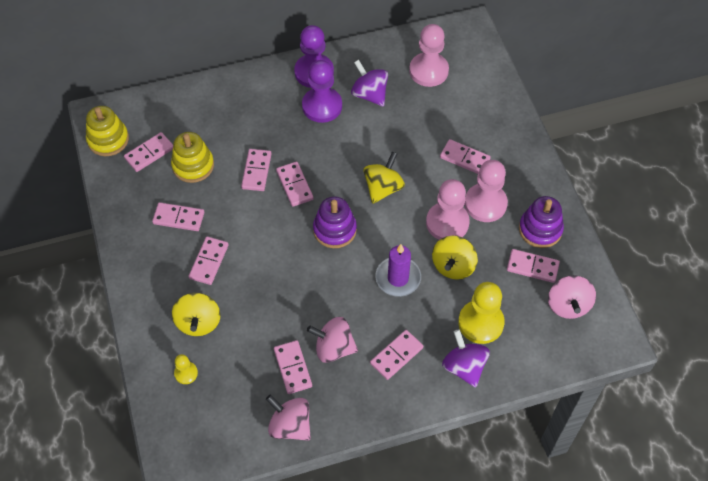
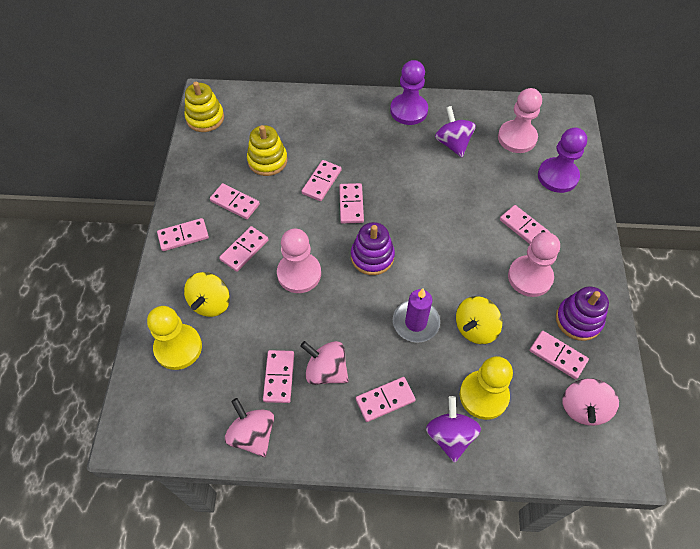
camera: 20 degrees right, 0 degrees up
pink domino [124,132,173,172] -> pink domino moved to [157,218,209,251]
yellow pawn [174,354,198,384] -> yellow pawn [147,306,202,370], size x2.01
purple pawn [302,60,342,123] -> purple pawn moved to [538,128,587,193]
yellow spinning top [363,152,405,204] -> none
pink pawn [426,179,470,240] -> pink pawn moved to [277,229,321,293]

▶ [WORK TASK] Copy exactly the line containing "purple pawn [302,60,342,123]" and every line after it, ending with the last line of the records above.

▶ [RESPONSE TO THIS EXERCISE]
purple pawn [302,60,342,123] -> purple pawn moved to [538,128,587,193]
yellow spinning top [363,152,405,204] -> none
pink pawn [426,179,470,240] -> pink pawn moved to [277,229,321,293]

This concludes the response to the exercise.